:: SUPPLIED MATERIAL ::
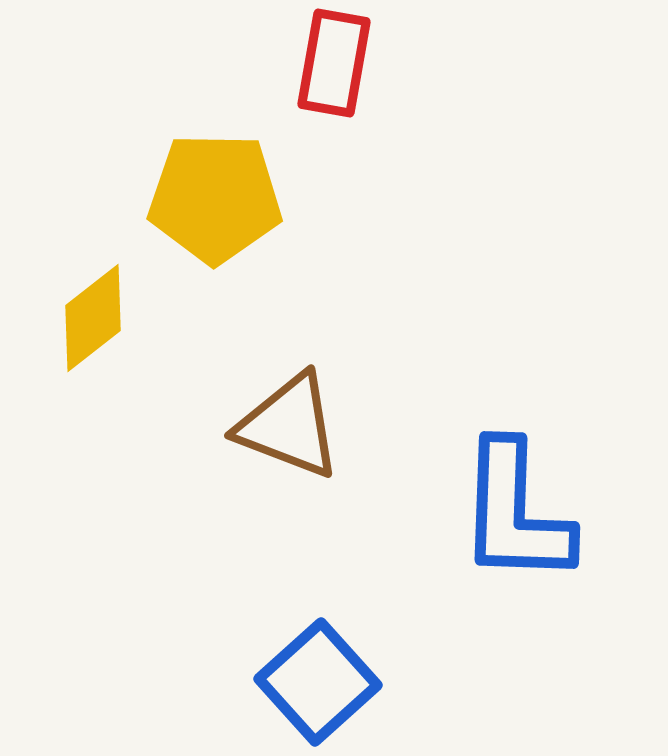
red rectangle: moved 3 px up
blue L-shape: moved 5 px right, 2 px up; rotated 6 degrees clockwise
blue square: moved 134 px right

---

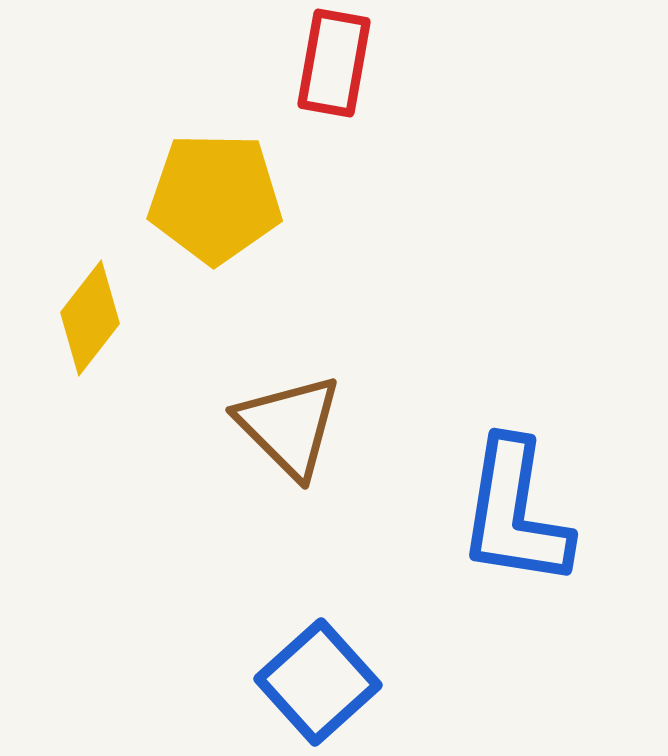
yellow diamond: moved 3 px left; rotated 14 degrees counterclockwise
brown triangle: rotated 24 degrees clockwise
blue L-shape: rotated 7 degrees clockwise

:: AIM ::
Could you reproduce, unchanged, the stretch of data from the line containing "red rectangle: moved 3 px up" through the line containing "blue square: moved 134 px right", with both of those lines included?

:: REPLY ::
red rectangle: moved 3 px up
blue L-shape: moved 5 px right, 2 px up; rotated 6 degrees clockwise
blue square: moved 134 px right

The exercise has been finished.